--- WORK INSTRUCTIONS ---
Where does the word "pawn" occur in the data below? Copy each line that holds it.

--- EXCERPTED RECORDS ---
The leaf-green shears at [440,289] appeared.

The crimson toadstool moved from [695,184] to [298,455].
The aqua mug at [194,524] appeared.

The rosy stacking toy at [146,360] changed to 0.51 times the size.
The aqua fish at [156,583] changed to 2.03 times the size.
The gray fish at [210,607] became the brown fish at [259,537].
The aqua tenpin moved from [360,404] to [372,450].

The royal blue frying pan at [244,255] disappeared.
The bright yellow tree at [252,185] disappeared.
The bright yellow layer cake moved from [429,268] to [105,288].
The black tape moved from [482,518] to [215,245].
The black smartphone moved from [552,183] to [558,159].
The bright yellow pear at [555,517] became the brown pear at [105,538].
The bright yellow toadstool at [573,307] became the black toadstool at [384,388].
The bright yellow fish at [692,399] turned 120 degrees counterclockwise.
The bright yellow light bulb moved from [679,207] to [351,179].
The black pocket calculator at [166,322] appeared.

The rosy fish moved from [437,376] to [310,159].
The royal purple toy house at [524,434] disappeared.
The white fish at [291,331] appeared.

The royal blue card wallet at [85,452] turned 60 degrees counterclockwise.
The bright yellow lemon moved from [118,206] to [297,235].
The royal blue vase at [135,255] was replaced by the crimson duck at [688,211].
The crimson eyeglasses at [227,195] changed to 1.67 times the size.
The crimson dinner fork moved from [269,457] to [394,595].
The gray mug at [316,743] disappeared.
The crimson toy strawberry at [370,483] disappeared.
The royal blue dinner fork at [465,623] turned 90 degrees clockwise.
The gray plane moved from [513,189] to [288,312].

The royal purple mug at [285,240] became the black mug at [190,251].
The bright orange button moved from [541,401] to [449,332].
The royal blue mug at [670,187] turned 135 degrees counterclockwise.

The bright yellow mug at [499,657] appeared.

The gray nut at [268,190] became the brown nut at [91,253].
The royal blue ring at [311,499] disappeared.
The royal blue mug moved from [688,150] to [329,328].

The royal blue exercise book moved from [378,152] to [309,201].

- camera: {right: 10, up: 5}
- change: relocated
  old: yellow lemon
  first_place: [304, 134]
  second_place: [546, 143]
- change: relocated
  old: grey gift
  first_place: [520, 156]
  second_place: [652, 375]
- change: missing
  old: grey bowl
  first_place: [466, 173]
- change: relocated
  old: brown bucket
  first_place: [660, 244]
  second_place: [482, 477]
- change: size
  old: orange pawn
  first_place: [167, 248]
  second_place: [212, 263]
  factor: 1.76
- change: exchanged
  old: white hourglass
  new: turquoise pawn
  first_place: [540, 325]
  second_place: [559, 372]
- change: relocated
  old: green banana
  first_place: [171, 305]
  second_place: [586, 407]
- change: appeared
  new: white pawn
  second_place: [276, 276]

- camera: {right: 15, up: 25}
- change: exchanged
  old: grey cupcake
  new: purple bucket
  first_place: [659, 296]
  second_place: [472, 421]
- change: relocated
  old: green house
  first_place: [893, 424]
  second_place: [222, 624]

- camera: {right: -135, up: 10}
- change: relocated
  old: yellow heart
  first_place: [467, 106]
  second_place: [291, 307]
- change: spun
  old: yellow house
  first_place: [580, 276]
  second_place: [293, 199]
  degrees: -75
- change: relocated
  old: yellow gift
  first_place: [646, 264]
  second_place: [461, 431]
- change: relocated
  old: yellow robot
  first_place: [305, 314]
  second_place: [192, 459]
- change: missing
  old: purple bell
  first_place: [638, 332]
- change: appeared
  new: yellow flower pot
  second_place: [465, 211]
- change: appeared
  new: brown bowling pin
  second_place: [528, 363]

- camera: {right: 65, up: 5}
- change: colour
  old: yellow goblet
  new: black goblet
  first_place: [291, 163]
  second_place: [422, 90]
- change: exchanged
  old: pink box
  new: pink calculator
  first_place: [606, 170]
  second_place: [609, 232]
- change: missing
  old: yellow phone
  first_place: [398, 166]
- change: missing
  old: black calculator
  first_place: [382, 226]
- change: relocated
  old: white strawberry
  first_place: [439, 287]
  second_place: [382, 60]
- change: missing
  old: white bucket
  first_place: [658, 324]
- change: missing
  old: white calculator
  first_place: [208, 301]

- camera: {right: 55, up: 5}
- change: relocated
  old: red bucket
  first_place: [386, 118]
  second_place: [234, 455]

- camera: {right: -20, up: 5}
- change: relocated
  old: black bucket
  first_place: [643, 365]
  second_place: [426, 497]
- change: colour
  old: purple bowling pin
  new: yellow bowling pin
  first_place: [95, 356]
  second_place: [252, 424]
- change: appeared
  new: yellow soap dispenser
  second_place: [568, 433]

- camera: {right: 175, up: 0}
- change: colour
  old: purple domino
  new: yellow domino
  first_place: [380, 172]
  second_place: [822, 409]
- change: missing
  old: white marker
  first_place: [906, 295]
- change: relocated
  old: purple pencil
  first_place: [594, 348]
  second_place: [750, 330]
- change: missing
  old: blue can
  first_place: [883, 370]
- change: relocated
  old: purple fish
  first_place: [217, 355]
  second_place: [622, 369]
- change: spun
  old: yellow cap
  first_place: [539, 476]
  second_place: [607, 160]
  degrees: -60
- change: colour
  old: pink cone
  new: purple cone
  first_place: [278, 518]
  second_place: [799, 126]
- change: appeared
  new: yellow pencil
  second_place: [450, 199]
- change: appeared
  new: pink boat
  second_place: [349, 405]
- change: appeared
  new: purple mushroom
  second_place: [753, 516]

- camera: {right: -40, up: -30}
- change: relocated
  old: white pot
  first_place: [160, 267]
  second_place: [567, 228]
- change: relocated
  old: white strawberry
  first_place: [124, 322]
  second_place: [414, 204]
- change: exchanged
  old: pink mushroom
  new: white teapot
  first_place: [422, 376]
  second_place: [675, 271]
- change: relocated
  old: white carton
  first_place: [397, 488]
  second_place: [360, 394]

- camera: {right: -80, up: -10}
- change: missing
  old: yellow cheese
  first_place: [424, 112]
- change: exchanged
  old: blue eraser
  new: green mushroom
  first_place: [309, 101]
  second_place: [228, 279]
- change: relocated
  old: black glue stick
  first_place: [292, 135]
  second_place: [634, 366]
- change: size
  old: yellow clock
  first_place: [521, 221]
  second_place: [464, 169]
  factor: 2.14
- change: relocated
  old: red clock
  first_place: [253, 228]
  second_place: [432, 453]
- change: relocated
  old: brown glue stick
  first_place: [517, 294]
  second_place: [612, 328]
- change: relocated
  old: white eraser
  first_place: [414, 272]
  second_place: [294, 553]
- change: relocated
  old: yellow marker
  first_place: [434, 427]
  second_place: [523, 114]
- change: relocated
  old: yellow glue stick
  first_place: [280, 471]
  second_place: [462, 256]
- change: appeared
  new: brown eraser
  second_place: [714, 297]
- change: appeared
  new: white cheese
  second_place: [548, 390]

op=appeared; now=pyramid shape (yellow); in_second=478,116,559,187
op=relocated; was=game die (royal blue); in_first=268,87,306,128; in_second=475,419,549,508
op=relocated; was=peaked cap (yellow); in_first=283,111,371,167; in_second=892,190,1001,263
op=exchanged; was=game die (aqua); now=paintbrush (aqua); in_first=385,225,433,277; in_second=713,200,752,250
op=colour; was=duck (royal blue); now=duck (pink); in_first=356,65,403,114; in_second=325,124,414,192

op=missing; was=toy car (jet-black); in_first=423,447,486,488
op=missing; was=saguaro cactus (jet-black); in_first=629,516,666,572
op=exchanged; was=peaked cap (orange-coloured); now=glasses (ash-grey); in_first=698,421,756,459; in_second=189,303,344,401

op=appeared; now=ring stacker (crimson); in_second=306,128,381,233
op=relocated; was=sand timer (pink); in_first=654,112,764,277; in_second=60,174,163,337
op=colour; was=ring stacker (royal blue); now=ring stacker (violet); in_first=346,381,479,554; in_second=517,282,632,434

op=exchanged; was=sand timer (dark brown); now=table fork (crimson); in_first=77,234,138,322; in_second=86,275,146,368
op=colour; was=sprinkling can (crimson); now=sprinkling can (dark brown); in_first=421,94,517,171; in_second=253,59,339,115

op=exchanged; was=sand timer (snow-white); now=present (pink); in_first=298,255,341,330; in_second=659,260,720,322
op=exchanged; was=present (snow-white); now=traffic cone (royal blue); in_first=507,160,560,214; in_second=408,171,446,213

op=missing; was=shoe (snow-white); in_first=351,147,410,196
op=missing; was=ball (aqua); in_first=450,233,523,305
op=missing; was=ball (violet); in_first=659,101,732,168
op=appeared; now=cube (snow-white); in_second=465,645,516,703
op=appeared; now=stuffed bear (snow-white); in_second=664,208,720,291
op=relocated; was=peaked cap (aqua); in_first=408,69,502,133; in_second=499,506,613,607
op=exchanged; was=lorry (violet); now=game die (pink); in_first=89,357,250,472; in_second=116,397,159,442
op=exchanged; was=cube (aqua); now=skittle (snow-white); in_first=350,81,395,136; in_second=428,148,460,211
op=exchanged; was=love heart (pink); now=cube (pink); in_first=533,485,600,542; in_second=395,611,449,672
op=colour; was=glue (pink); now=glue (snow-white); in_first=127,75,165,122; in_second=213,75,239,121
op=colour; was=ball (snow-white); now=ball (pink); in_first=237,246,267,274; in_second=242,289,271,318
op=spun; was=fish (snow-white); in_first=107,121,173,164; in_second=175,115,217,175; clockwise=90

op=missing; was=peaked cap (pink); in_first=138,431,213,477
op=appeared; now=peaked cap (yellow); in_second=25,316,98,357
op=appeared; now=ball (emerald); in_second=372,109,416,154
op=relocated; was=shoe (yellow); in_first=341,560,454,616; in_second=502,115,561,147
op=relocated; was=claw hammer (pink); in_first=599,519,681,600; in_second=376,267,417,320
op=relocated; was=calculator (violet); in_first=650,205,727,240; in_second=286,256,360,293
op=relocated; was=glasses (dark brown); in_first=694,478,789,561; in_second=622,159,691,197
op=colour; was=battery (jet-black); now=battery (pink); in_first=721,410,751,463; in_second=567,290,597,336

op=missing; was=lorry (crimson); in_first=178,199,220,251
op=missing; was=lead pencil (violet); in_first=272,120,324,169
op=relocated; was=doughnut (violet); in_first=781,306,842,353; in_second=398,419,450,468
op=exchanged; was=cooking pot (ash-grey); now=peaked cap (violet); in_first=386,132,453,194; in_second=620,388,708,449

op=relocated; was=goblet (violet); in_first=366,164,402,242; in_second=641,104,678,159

--- RESULT FOR THIS EXERCISE ---
  old: orange pawn
  new: turquoise pawn
  new: white pawn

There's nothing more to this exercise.